══ DATA SUPPLIED

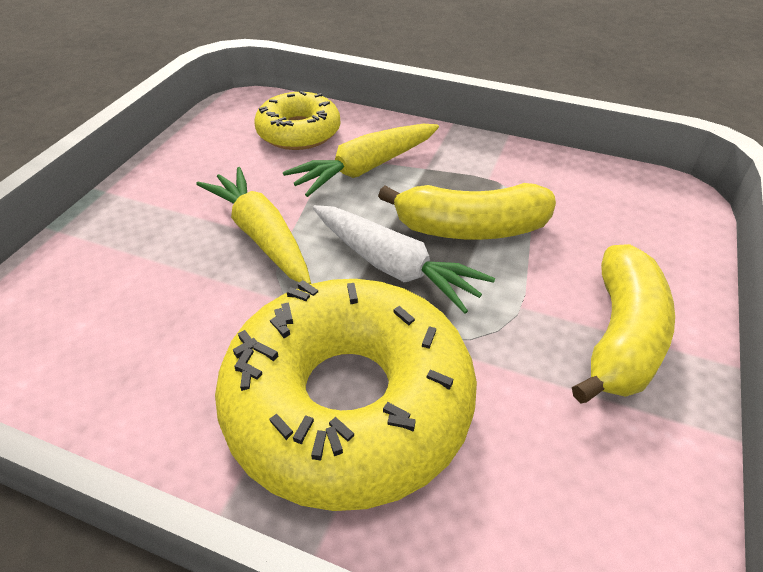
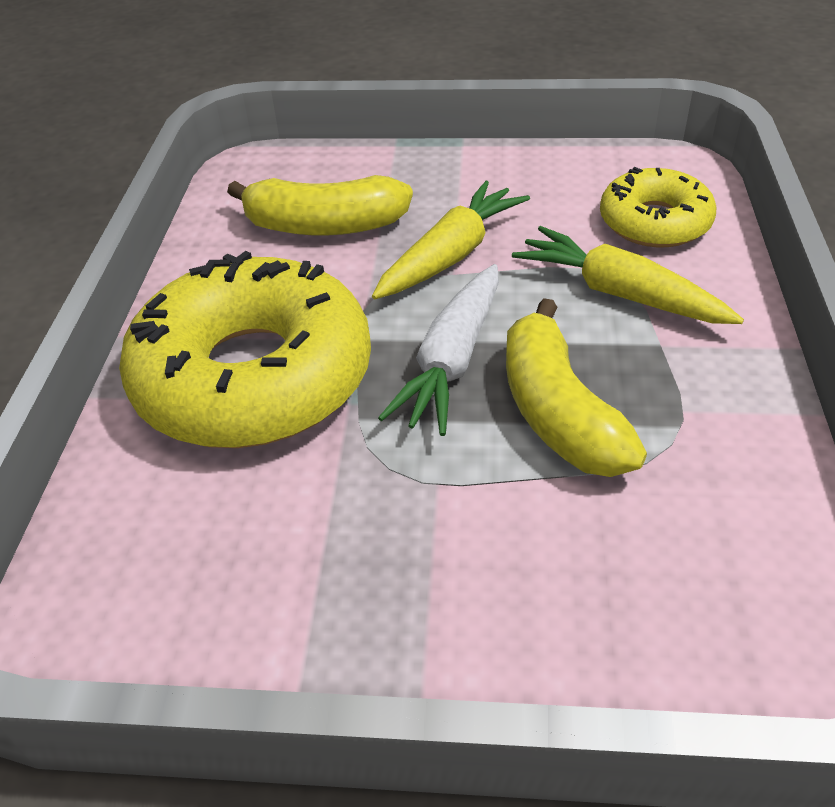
camera: 75 degrees right, 0 degrees up
(621, 337) = (422, 591): yellow banana -> yellow banana (324, 226)

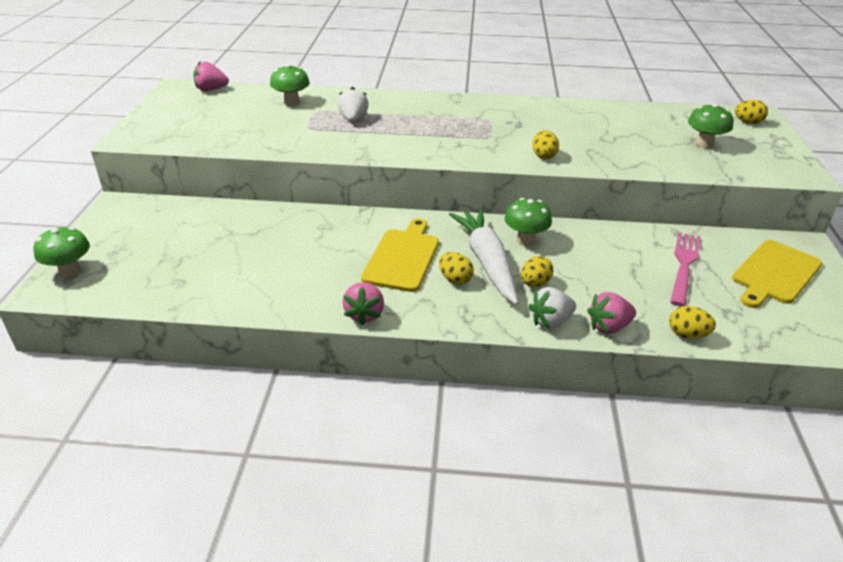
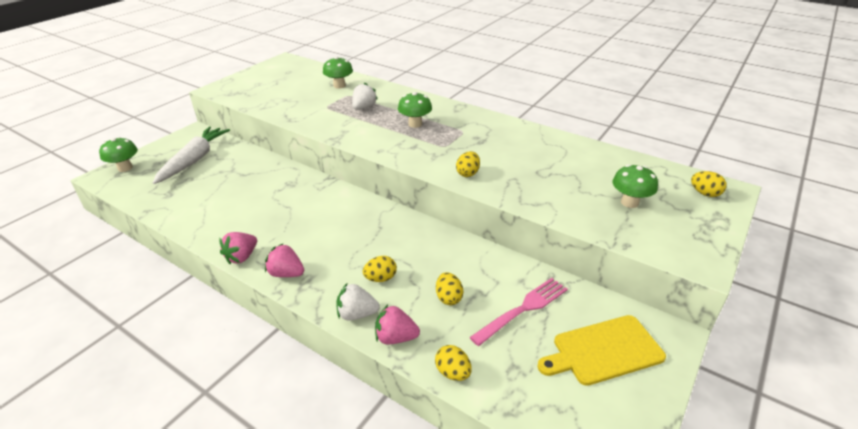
camera: 30 degrees right, 0 degrees up
(211, 89) = (302, 65): pink strawberry -> pink strawberry (286, 273)
(402, 257) = (312, 223): yellow cutting board -> none
(455, 279) = (328, 253): yellow egg -> yellow egg (448, 298)
(486, 262) = (366, 247): white carrot -> white carrot (194, 160)
(525, 240) = (414, 240): green mushroom -> green mushroom (415, 124)

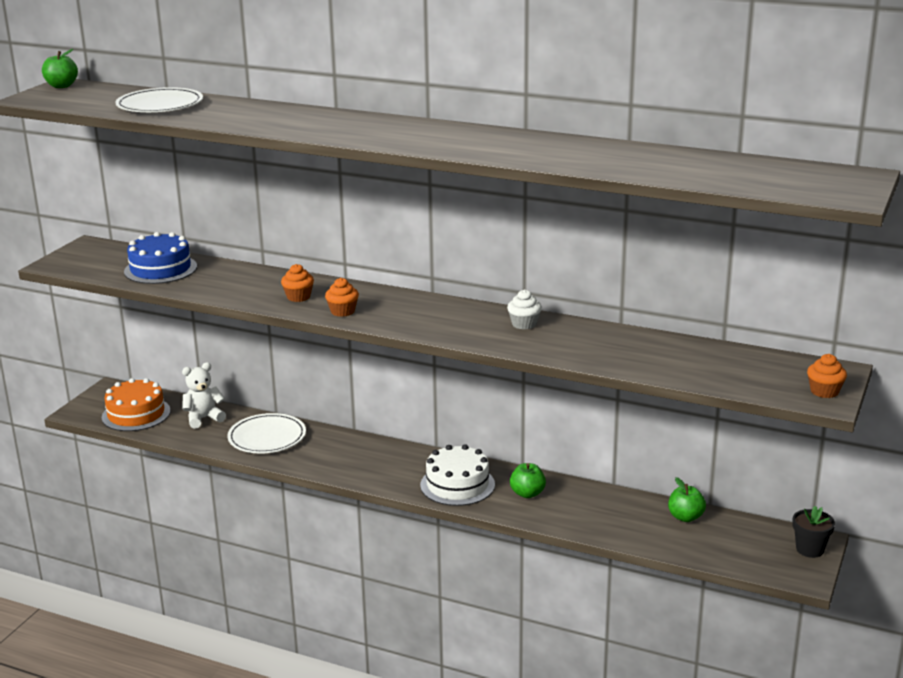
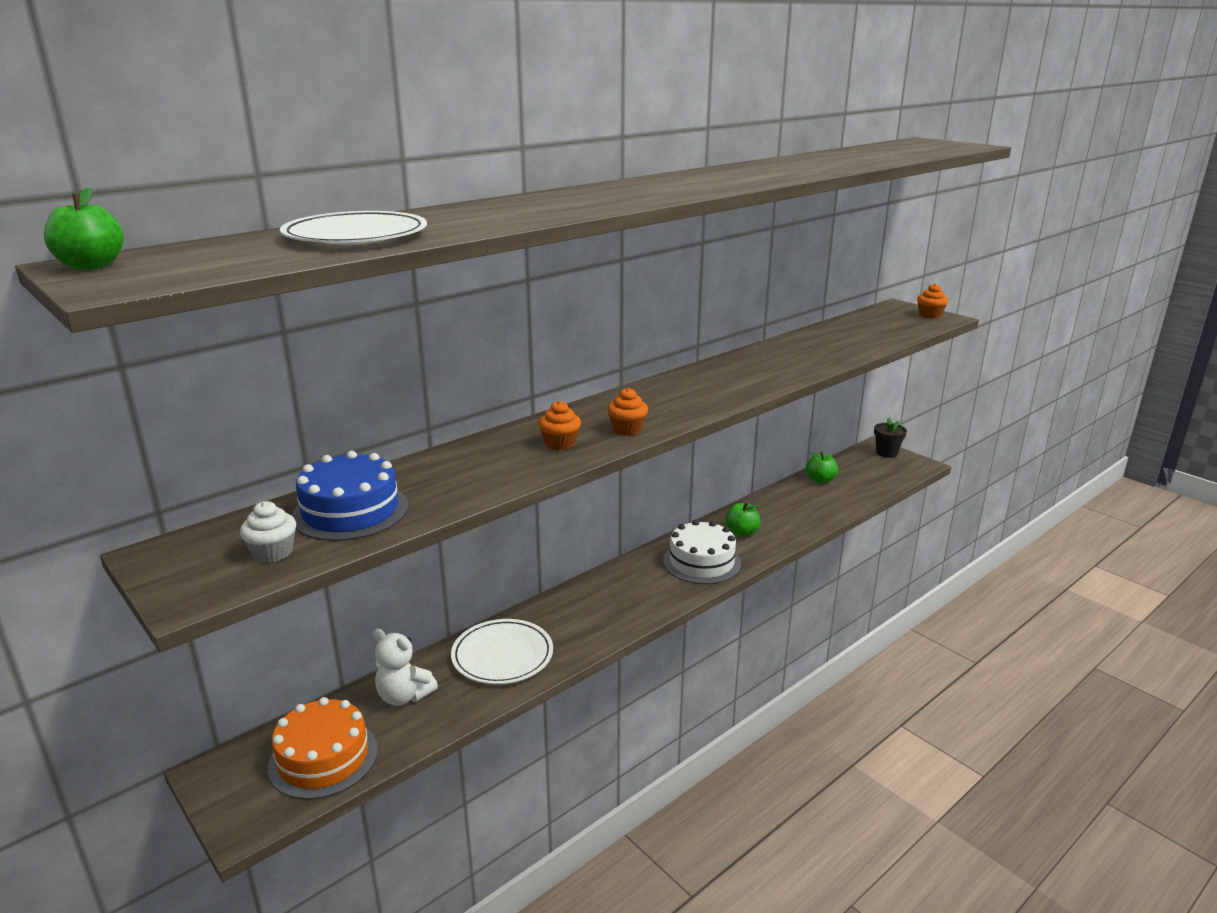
camera: 65 degrees left, 0 degrees up
(203, 418) = (404, 696): white teddy bear -> white teddy bear turned 60 degrees counterclockwise
(524, 324) = (737, 367): white cupcake -> white cupcake (273, 552)

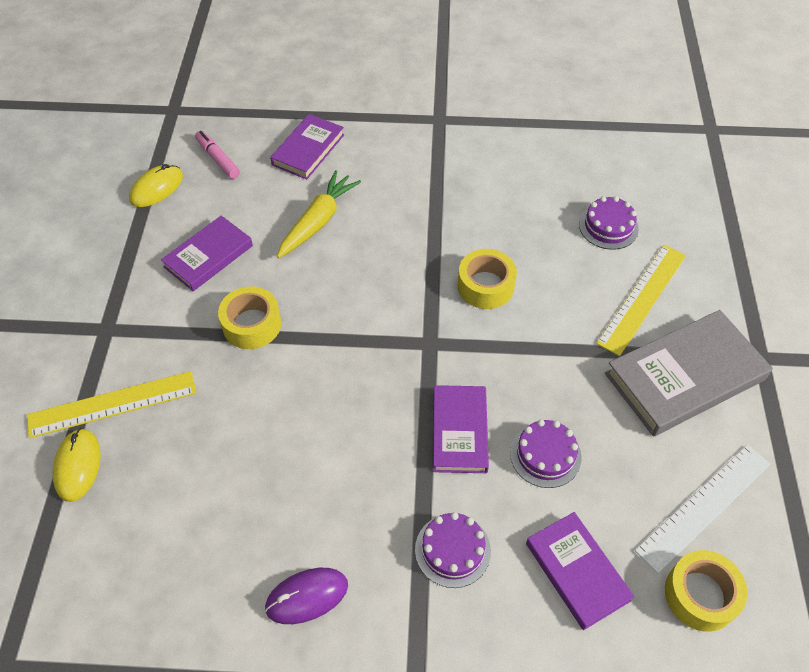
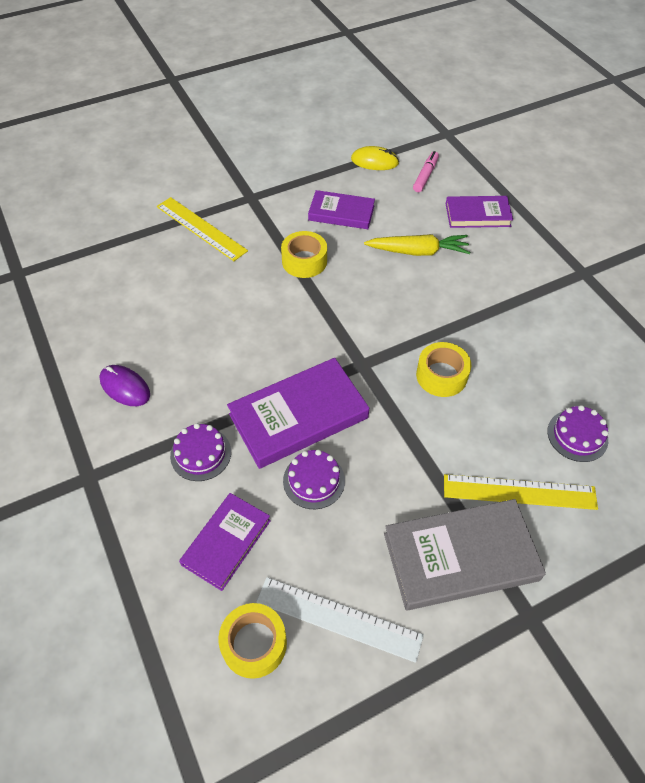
camera: 60 degrees right, 0 degrees up
(77, 466) = (151, 236): yellow mouse -> none
(459, 431) = (298, 416): purple book -> purple book, size x1.60
(684, 376) = (460, 557): grey book -> grey book turned 45 degrees counterclockwise

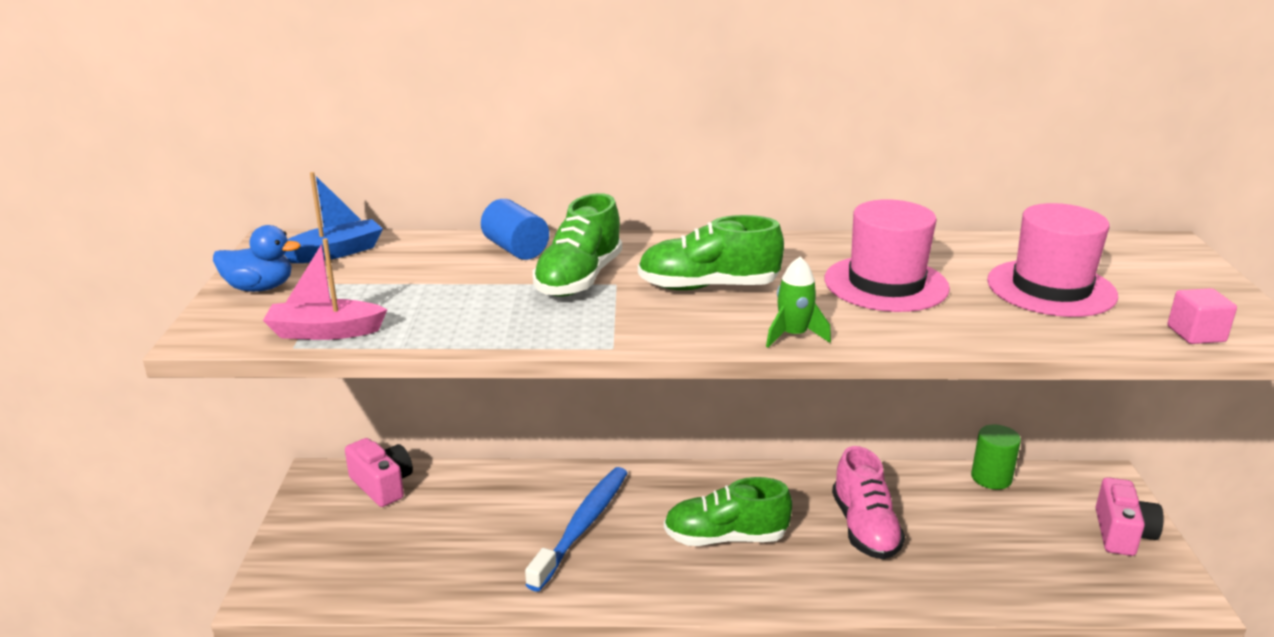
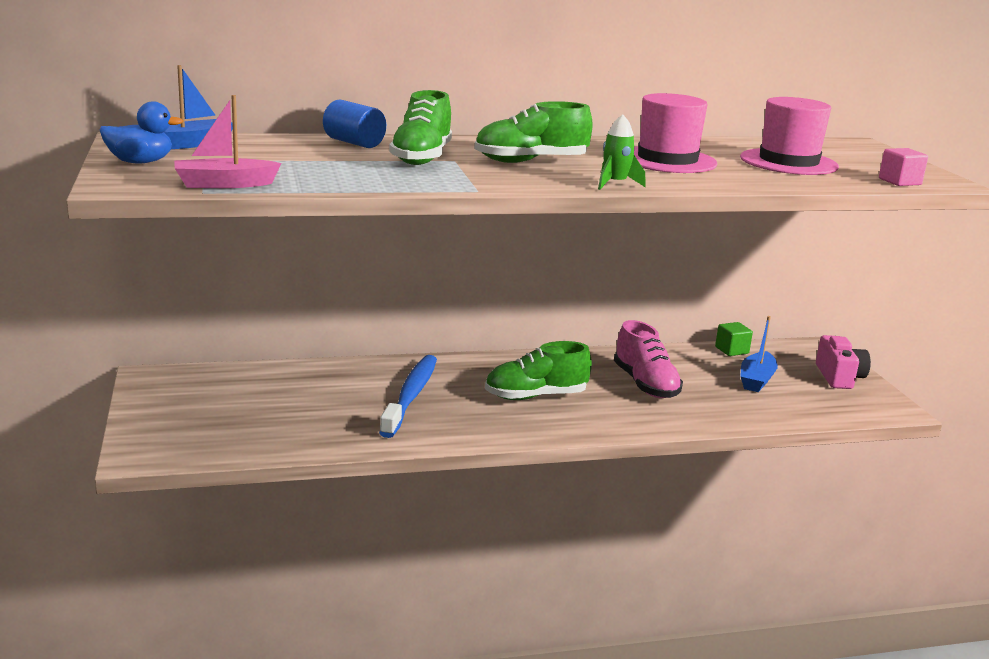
camera: 15 degrees left, 5 degrees down
(382, 485) = (215, 379): pink camera -> none
(991, 478) = (731, 350): green cylinder -> green cube
(1009, 530) = (756, 380): none -> blue boat

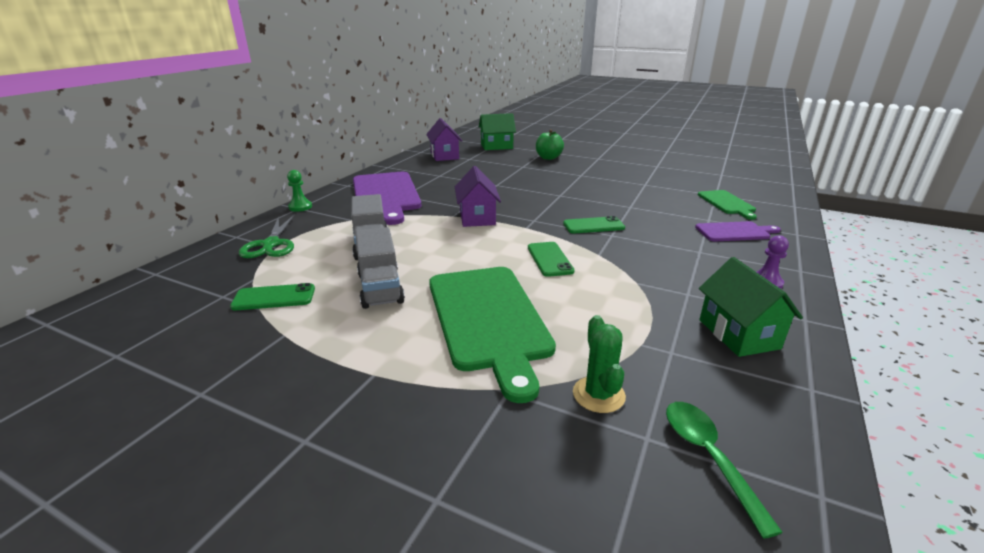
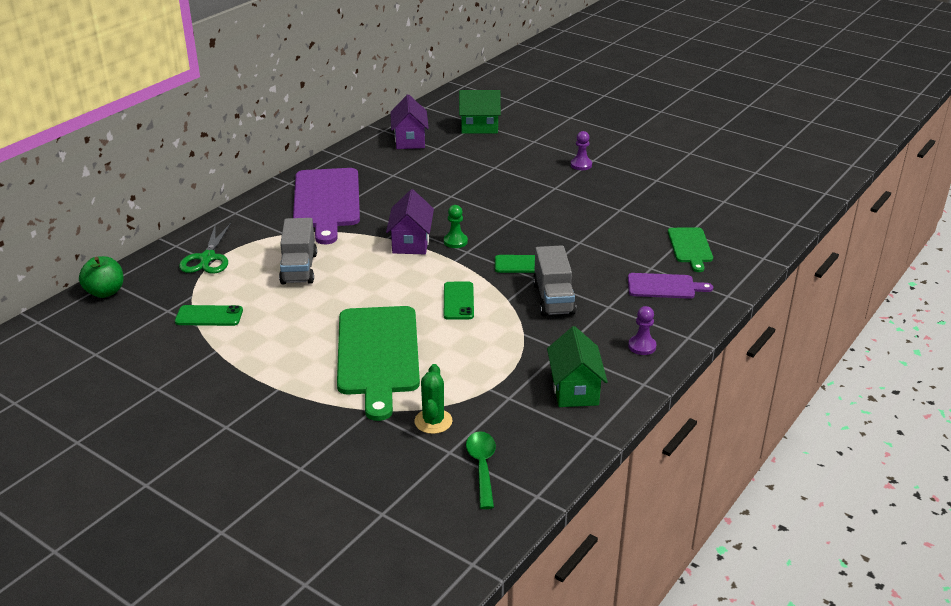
camera: 10 degrees right, 5 degrees up
(300, 207) = (237, 211): green pawn -> green pawn (455, 241)
(380, 288) = (297, 316): grey truck -> grey truck (553, 299)
(548, 158) = (533, 154): green apple -> green apple (105, 292)
(591, 161) = (581, 165): none -> purple pawn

════

> [YOUR TASK]: No pictures belong in the answer, only the lines from the top of the listing through the line containing "camera: 65 degrees left, 0 degrees up", repeated word for word.

> [ANSWER]:
camera: 75 degrees right, 0 degrees up
(621, 337) = (422, 591): yellow banana -> yellow banana (324, 226)

camera: 30 degrees right, 0 degrees up
(211, 89) = (302, 65): pink strawberry -> pink strawberry (286, 273)
(402, 257) = (312, 223): yellow cutting board -> none
(455, 279) = (328, 253): yellow egg -> yellow egg (448, 298)
(486, 262) = (366, 247): white carrot -> white carrot (194, 160)
(525, 240) = (414, 240): green mushroom -> green mushroom (415, 124)

camera: 65 degrees left, 0 degrees up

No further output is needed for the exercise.